Problem to work on ▸
Pull out every line in the items below that contains the word "italic", and copy each of those lines in full.

Given information ▸
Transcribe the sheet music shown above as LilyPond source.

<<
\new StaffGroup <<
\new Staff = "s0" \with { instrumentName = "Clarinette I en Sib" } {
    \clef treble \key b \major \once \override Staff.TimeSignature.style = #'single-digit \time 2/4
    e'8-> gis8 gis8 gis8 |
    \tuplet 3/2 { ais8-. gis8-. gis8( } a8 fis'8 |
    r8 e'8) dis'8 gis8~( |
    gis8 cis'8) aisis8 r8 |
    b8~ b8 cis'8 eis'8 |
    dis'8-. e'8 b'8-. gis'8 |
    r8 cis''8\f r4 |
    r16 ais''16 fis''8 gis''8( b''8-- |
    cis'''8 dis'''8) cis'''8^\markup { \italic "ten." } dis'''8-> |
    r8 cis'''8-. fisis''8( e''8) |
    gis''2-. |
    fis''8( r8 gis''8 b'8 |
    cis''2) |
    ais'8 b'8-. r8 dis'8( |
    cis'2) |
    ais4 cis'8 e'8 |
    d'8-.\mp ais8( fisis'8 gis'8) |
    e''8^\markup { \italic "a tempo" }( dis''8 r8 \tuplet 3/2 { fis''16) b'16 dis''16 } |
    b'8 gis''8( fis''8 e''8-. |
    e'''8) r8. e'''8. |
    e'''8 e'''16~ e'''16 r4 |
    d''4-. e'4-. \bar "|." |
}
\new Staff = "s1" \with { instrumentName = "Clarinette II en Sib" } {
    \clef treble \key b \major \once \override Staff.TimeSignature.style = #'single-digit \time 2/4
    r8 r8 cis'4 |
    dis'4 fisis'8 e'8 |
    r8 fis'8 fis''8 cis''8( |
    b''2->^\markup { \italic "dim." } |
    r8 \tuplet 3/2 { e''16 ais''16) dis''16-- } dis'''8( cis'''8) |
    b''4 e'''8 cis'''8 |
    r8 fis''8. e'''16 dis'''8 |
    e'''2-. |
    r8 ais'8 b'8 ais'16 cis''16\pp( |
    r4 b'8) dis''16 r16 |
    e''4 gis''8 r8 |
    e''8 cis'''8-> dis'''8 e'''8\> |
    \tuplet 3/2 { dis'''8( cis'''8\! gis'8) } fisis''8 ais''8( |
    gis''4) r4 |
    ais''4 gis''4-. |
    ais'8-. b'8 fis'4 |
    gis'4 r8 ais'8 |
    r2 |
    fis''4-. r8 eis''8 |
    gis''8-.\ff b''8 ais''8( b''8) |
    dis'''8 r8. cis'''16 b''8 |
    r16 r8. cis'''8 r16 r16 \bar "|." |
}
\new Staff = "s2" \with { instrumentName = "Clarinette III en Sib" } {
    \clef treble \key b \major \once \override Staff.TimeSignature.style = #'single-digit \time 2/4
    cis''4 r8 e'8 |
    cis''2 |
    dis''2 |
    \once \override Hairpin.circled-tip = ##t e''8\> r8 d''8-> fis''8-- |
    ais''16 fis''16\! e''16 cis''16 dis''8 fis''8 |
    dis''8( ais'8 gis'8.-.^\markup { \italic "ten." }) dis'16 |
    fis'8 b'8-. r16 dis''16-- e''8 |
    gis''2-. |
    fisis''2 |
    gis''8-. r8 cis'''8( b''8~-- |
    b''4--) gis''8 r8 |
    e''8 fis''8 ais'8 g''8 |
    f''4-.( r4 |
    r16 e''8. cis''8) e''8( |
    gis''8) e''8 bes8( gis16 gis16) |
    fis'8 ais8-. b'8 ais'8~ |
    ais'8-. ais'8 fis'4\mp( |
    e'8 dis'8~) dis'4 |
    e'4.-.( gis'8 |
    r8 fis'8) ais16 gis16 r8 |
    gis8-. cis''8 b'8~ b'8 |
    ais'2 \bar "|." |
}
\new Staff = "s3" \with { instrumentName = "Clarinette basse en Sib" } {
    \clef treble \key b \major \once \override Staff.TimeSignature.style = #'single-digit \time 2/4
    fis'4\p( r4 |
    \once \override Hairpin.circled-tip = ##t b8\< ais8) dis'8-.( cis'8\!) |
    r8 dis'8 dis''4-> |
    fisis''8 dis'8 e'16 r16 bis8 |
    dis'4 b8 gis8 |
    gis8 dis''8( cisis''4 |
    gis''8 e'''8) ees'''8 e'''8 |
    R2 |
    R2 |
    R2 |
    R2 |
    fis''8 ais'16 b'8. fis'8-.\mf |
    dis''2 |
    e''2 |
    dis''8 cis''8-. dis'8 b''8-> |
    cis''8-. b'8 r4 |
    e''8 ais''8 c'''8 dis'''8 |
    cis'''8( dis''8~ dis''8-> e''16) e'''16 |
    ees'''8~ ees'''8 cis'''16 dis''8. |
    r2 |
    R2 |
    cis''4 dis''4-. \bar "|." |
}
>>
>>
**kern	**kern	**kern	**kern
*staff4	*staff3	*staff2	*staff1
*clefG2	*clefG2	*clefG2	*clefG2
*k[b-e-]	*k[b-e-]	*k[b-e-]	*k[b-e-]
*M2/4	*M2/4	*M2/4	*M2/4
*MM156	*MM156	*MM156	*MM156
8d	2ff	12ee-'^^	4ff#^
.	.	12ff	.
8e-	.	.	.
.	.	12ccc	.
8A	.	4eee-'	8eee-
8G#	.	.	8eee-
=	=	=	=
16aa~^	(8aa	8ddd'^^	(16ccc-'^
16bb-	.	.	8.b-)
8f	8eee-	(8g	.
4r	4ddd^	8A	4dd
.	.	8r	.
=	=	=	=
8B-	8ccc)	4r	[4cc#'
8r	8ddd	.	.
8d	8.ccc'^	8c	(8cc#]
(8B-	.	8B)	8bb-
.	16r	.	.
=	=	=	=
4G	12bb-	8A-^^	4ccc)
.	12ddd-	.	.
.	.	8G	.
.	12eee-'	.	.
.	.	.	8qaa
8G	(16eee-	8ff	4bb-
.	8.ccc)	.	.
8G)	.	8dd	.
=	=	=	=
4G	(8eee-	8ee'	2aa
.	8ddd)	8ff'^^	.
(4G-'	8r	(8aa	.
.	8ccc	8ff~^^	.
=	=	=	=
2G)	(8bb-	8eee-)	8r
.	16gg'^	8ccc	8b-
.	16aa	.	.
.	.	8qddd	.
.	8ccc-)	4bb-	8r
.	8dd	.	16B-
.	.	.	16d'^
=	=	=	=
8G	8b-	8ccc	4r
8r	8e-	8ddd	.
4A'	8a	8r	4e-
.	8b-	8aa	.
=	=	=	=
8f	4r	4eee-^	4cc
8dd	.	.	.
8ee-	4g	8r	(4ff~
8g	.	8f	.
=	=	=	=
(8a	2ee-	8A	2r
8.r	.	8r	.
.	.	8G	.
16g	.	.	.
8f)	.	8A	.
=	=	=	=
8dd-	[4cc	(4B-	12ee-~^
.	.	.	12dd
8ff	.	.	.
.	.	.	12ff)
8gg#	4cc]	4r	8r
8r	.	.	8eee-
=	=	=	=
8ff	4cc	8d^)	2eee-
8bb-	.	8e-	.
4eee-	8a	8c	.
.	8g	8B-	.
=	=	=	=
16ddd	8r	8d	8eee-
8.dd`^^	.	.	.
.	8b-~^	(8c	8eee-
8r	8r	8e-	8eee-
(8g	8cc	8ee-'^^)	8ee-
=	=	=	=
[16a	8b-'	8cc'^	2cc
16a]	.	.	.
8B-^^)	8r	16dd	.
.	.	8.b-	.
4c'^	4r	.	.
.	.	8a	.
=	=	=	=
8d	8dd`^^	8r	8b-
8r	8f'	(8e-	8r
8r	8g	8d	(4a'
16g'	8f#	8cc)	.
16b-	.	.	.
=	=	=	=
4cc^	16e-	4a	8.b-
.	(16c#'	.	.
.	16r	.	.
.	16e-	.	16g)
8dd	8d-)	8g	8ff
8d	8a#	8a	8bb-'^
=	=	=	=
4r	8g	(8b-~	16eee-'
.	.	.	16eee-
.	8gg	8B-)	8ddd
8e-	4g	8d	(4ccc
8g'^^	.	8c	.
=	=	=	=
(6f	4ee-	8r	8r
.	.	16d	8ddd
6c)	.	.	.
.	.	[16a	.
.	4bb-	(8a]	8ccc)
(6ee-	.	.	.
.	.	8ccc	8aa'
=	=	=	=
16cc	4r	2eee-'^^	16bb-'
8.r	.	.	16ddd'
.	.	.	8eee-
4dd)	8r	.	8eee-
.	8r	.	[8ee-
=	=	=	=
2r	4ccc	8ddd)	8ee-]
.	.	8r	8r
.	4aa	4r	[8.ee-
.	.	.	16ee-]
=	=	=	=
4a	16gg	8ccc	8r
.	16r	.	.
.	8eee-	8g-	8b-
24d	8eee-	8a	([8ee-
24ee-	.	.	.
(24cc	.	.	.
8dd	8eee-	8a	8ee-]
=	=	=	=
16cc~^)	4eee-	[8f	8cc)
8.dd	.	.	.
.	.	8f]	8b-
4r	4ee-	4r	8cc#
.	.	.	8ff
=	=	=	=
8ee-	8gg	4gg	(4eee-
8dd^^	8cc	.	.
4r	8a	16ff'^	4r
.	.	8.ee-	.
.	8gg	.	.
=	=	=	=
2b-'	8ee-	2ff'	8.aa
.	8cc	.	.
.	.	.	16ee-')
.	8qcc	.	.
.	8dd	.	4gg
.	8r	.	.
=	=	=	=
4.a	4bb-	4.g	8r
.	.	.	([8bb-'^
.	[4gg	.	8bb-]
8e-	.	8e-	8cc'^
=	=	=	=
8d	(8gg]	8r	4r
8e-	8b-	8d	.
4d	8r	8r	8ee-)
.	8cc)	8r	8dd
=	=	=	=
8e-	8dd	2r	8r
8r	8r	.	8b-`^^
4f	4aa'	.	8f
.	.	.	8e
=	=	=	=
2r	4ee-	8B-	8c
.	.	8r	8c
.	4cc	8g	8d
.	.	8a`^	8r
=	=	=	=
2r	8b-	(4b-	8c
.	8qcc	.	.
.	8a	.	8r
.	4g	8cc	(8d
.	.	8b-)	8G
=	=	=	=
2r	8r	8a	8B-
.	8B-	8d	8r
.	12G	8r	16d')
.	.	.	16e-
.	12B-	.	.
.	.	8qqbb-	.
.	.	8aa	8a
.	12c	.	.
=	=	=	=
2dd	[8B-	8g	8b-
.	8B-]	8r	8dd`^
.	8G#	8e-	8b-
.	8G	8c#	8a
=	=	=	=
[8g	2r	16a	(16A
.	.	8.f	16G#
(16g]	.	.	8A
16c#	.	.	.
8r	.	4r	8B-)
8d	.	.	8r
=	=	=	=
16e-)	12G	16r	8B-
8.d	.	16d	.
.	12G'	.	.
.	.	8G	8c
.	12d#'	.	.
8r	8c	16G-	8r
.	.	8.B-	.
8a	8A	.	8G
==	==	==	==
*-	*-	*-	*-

Problem solution ▸
    cis'''8 dis'''8) cis'''8^\markup { \italic "ten." } dis'''8-> |
    e''8^\markup { \italic "a tempo" }( dis''8 r8 \tuplet 3/2 { fis''16) b'16 dis''16 } |
    b''2->^\markup { \italic "dim." } |
    dis''8( ais'8 gis'8.-.^\markup { \italic "ten." }) dis'16 |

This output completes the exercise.